Segment Open

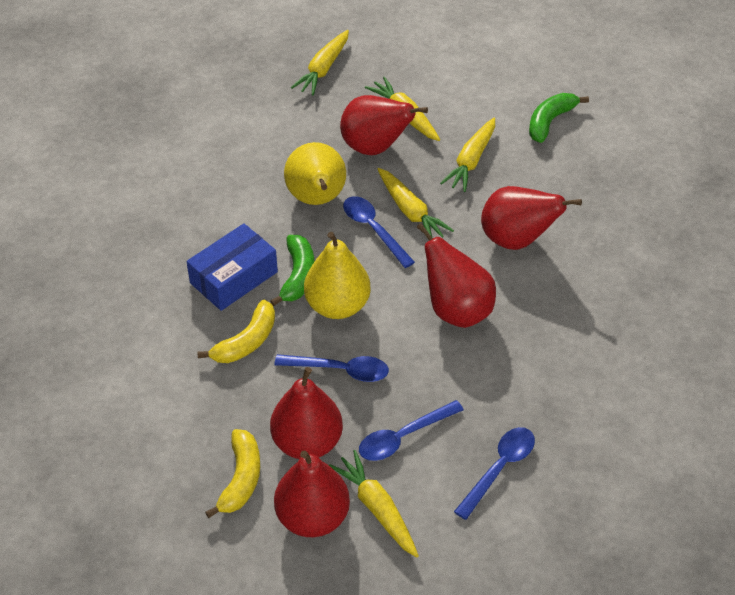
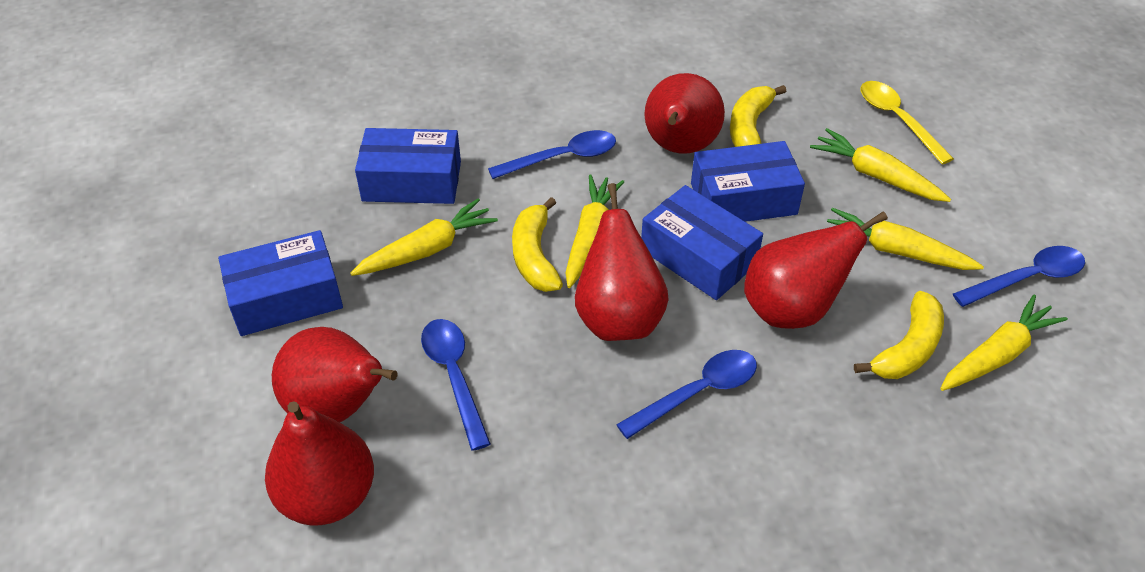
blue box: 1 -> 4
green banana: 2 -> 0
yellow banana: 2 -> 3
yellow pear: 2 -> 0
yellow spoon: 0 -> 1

Segment Closed
Segment Open

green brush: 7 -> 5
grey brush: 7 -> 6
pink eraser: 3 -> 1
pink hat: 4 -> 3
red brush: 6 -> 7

Segment Closed

Return every line above that contains the word "brush".

*Result of this task*:
green brush: 7 -> 5
grey brush: 7 -> 6
red brush: 6 -> 7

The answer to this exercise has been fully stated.